TASK DIRECTIONS: Once the line containing "camera: 80 degrees left, 0 degrees up" is found in the entries below, restate it and each following line word for word, stopping after the line containing "(365, 379) = (296, 242): brown".

[[ RECORDS FOR THIS EXERCISE open ]]

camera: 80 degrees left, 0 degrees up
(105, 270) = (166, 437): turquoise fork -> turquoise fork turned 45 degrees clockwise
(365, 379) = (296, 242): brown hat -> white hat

[[ RECORDS FOR THIS EXERCISE closed ]]
[[ RECORDS FOR THIS EXERCISE open ]]

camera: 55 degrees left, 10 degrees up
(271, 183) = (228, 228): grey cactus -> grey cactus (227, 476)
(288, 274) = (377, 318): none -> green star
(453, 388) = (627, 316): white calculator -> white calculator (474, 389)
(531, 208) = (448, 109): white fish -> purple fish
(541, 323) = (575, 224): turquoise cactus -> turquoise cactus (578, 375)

[[ RECORDS FOR THIS EXERCISE closed ]]

SOLUTION TO THE EXERCISE:
camera: 80 degrees left, 0 degrees up
(105, 270) = (166, 437): turquoise fork -> turquoise fork turned 45 degrees clockwise
(365, 379) = (296, 242): brown hat -> white hat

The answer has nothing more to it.